| GOAL OF THE EXERCISE |
Write out all of the records below, keeping every line unchanged and in its original order.

(Item coordinate data)
^^^^^^^^^^^^^^^^
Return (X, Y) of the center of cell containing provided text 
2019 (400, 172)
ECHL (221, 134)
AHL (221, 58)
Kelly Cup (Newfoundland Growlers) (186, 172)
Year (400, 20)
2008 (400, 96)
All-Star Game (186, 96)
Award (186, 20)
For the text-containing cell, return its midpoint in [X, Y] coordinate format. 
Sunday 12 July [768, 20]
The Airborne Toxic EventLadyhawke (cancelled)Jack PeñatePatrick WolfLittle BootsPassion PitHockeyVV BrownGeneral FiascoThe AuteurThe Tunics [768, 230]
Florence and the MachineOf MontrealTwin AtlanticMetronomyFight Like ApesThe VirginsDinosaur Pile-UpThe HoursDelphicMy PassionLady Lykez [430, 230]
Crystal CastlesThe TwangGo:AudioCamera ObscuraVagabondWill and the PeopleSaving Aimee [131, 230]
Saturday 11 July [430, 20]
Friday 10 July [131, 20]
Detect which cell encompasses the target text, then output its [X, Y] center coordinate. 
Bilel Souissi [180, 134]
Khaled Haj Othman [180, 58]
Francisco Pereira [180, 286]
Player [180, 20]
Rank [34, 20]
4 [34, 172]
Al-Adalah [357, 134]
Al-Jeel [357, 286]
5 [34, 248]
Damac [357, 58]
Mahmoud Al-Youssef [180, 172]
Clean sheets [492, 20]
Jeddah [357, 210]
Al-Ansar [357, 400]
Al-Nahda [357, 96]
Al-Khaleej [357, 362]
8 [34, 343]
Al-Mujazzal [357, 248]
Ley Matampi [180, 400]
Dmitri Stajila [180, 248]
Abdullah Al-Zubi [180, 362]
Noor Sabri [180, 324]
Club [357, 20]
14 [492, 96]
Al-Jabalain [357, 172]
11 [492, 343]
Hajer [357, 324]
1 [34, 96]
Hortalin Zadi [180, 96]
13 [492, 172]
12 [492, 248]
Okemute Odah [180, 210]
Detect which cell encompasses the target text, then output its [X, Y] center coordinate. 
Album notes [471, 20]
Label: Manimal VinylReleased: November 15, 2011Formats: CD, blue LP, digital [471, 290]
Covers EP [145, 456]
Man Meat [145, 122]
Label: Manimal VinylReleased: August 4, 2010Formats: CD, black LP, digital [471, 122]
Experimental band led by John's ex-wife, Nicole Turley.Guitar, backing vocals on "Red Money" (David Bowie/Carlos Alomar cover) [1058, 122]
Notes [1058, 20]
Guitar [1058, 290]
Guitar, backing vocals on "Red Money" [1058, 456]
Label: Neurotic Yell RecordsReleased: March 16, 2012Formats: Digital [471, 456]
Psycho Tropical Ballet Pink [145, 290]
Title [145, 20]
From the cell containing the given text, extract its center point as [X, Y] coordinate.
^^^^^^^^^^^^^^^^
| WORKED ANSWER |
Return (X, Y) of the center of cell containing provided text 
2019 (400, 172)
ECHL (221, 134)
AHL (221, 58)
Kelly Cup (Newfoundland Growlers) (186, 172)
Year (400, 20)
2008 (400, 96)
All-Star Game (186, 96)
Award (186, 20)
For the text-containing cell, return its midpoint in [X, Y] coordinate format. 
Sunday 12 July [768, 20]
The Airborne Toxic EventLadyhawke (cancelled)Jack PeñatePatrick WolfLittle BootsPassion PitHockeyVV BrownGeneral FiascoThe AuteurThe Tunics [768, 230]
Florence and the MachineOf MontrealTwin AtlanticMetronomyFight Like ApesThe VirginsDinosaur Pile-UpThe HoursDelphicMy PassionLady Lykez [430, 230]
Crystal CastlesThe TwangGo:AudioCamera ObscuraVagabondWill and the PeopleSaving Aimee [131, 230]
Saturday 11 July [430, 20]
Friday 10 July [131, 20]
Detect which cell encompasses the target text, then output its [X, Y] center coordinate. 
Bilel Souissi [180, 134]
Khaled Haj Othman [180, 58]
Francisco Pereira [180, 286]
Player [180, 20]
Rank [34, 20]
4 [34, 172]
Al-Adalah [357, 134]
Al-Jeel [357, 286]
5 [34, 248]
Damac [357, 58]
Mahmoud Al-Youssef [180, 172]
Clean sheets [492, 20]
Jeddah [357, 210]
Al-Ansar [357, 400]
Al-Nahda [357, 96]
Al-Khaleej [357, 362]
8 [34, 343]
Al-Mujazzal [357, 248]
Ley Matampi [180, 400]
Dmitri Stajila [180, 248]
Abdullah Al-Zubi [180, 362]
Noor Sabri [180, 324]
Club [357, 20]
14 [492, 96]
Al-Jabalain [357, 172]
11 [492, 343]
Hajer [357, 324]
1 [34, 96]
Hortalin Zadi [180, 96]
13 [492, 172]
12 [492, 248]
Okemute Odah [180, 210]
Detect which cell encompasses the target text, then output its [X, Y] center coordinate. 
Album notes [471, 20]
Label: Manimal VinylReleased: November 15, 2011Formats: CD, blue LP, digital [471, 290]
Covers EP [145, 456]
Man Meat [145, 122]
Label: Manimal VinylReleased: August 4, 2010Formats: CD, black LP, digital [471, 122]
Experimental band led by John's ex-wife, Nicole Turley.Guitar, backing vocals on "Red Money" (David Bowie/Carlos Alomar cover) [1058, 122]
Notes [1058, 20]
Guitar [1058, 290]
Guitar, backing vocals on "Red Money" [1058, 456]
Label: Neurotic Yell RecordsReleased: March 16, 2012Formats: Digital [471, 456]
Psycho Tropical Ballet Pink [145, 290]
Title [145, 20]
From the cell containing the given text, extract its center point as [X, Y] coordinate.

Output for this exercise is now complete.